━━━━━ INPUT MATERIAL ━━━━━
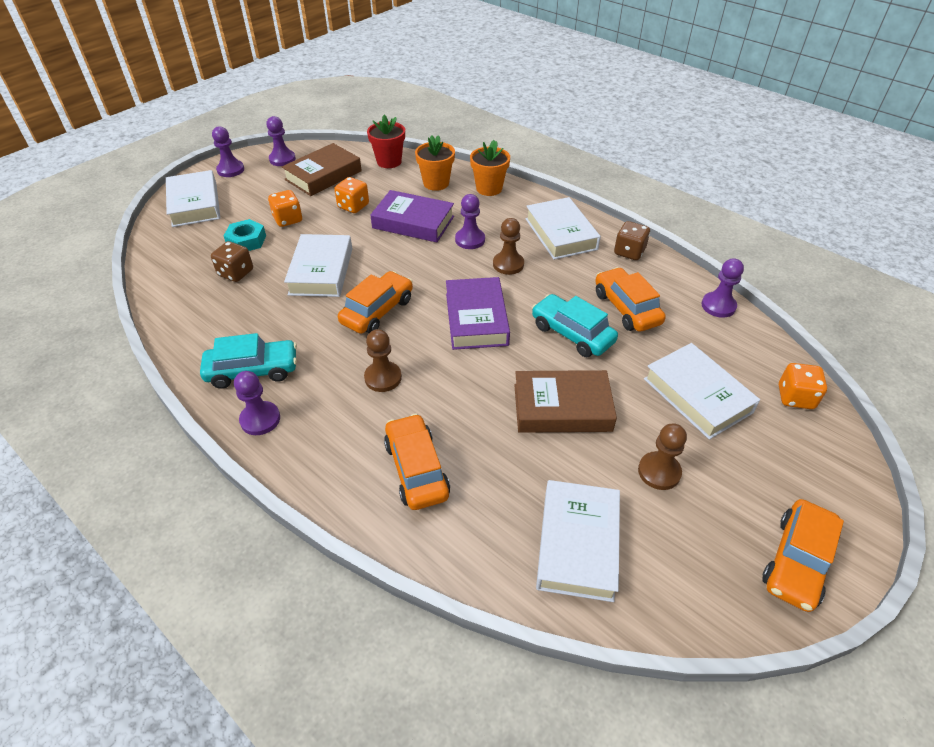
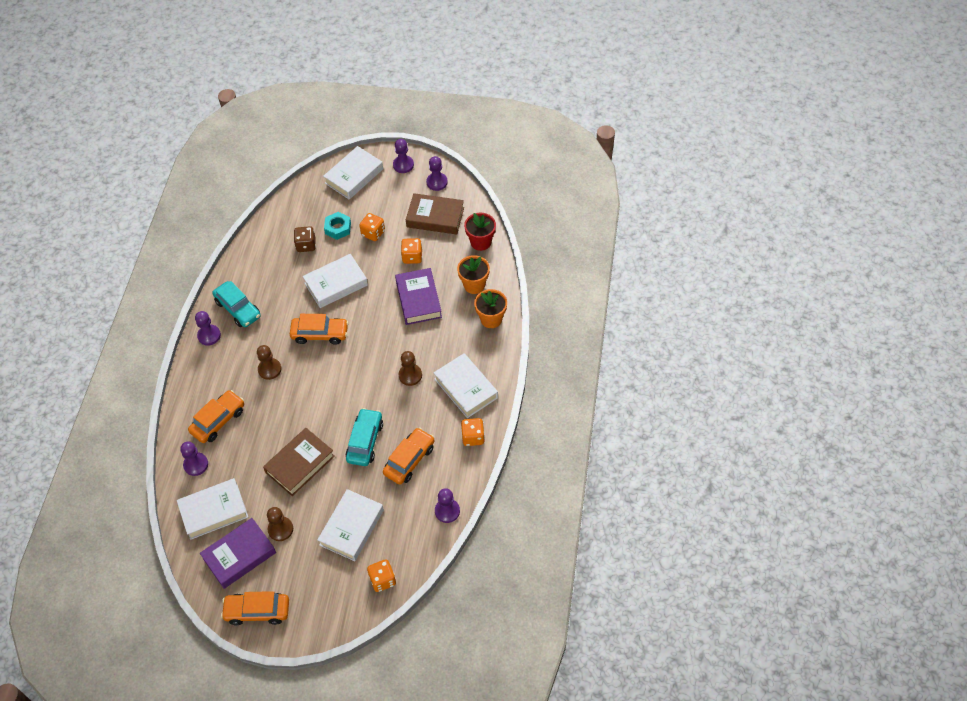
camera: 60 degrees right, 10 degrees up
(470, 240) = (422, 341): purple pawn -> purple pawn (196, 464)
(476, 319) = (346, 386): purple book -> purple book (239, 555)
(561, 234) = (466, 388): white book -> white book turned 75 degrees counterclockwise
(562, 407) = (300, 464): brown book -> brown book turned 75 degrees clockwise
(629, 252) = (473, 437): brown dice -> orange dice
━━━━━
━━━━━ INPUT MATERIAL ━━━━━
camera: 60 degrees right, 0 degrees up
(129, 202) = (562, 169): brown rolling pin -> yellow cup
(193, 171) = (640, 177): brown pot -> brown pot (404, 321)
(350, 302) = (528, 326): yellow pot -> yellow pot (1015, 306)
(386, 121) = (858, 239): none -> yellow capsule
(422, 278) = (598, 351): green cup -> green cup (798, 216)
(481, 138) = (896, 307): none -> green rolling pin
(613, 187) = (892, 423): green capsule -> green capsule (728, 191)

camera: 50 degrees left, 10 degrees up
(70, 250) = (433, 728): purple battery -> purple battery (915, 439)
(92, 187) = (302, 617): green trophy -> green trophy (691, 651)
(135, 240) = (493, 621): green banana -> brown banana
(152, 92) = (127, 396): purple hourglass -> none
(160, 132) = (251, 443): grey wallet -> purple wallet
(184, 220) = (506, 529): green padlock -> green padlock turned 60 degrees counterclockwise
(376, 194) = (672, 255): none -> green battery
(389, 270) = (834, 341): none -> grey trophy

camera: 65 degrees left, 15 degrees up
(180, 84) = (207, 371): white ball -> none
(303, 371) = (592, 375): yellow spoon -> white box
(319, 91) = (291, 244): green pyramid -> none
━━━━━
━━━━━ INPUT MATERIAL ━━━━━
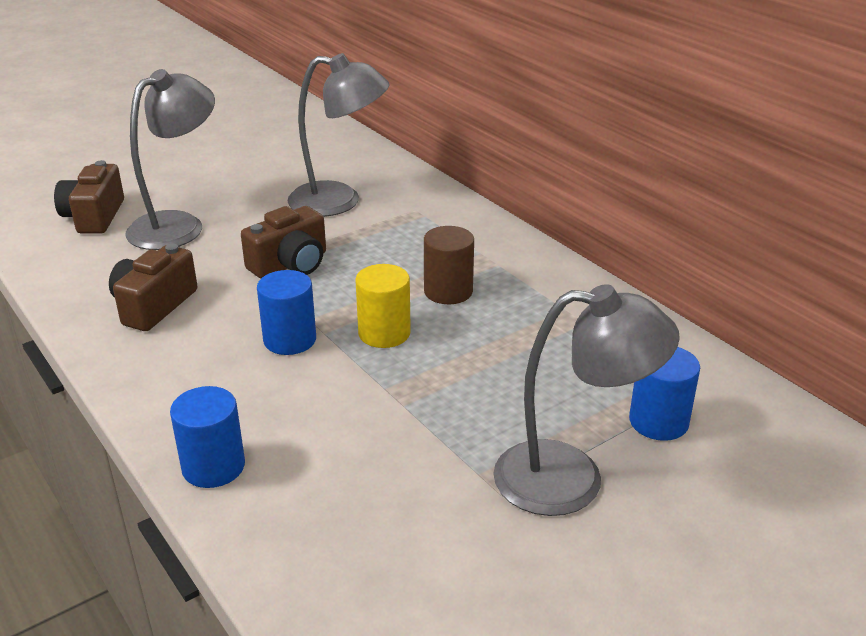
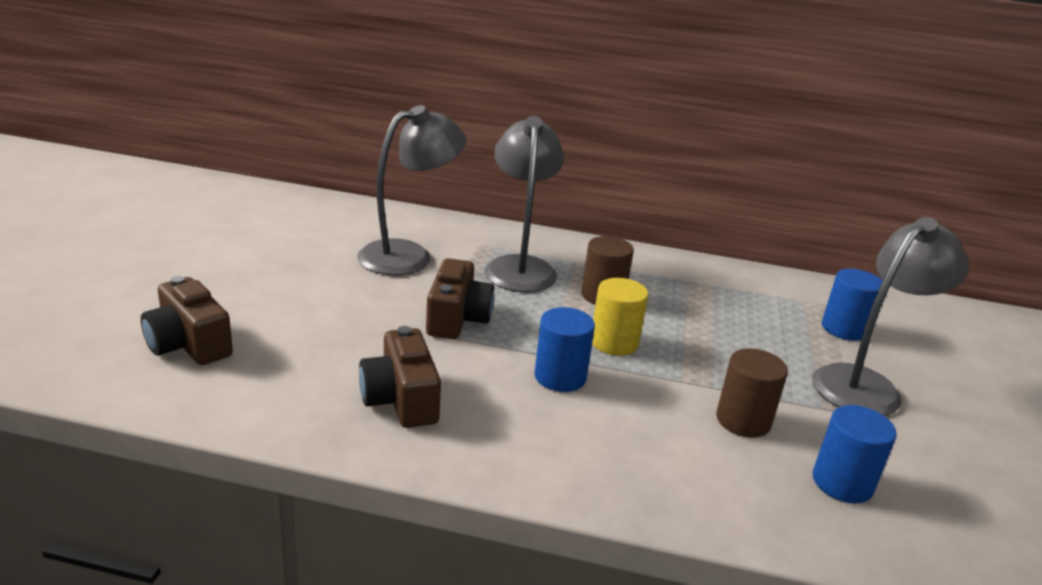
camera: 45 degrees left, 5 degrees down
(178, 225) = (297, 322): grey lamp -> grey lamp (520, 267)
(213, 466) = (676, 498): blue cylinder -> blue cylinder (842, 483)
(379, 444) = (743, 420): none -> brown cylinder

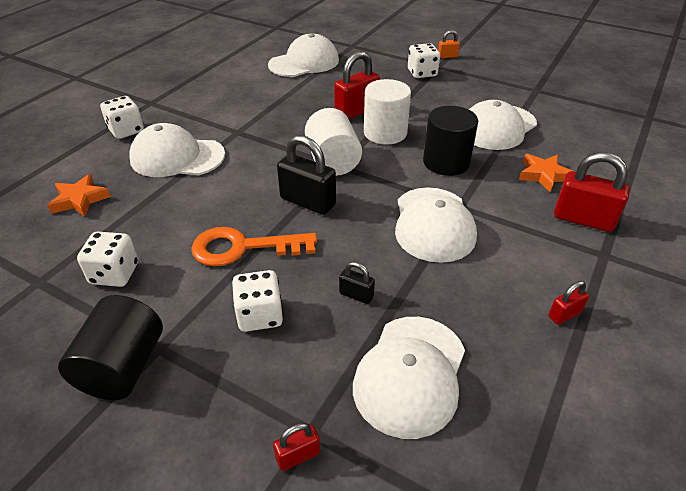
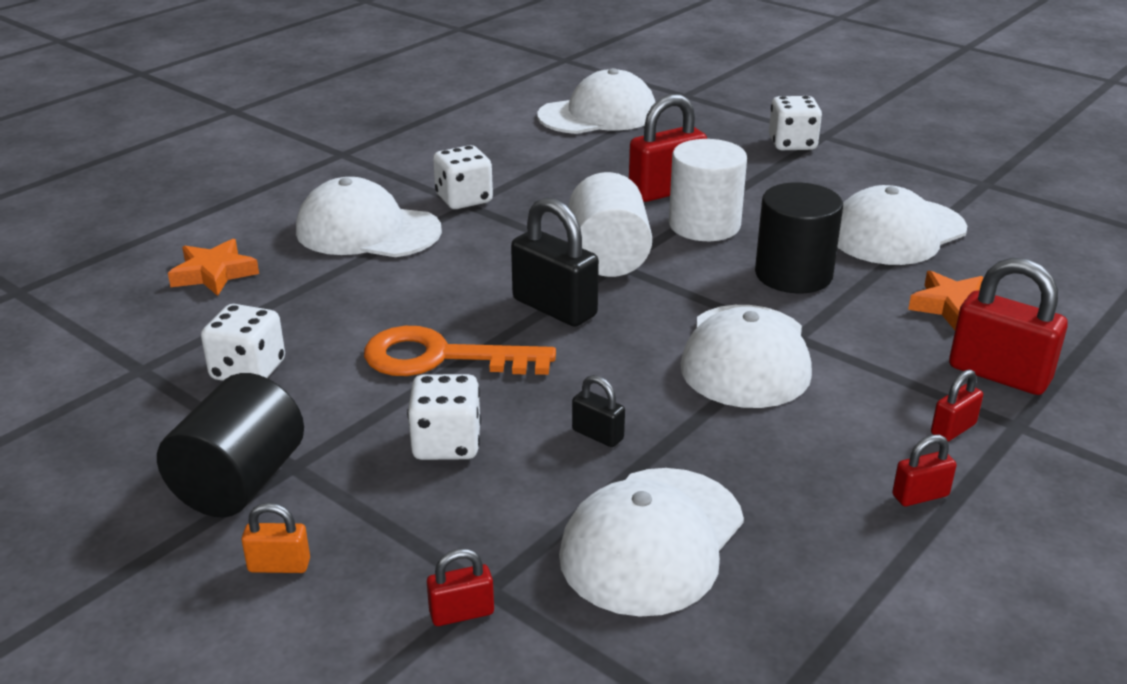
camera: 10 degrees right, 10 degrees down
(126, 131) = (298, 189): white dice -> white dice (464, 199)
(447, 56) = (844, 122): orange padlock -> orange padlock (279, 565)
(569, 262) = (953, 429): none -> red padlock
━━━━━
EXERCISE GOAL: Set down, from the entries above, exactly the lines from the one with "camera: 60 degrees right, 10 degrees up" up to and including the one with "(629, 252) = (473, 437): brown", and no other lines.

RESPONSE BOX:
camera: 60 degrees right, 10 degrees up
(470, 240) = (422, 341): purple pawn -> purple pawn (196, 464)
(476, 319) = (346, 386): purple book -> purple book (239, 555)
(561, 234) = (466, 388): white book -> white book turned 75 degrees counterclockwise
(562, 407) = (300, 464): brown book -> brown book turned 75 degrees clockwise
(629, 252) = (473, 437): brown dice -> orange dice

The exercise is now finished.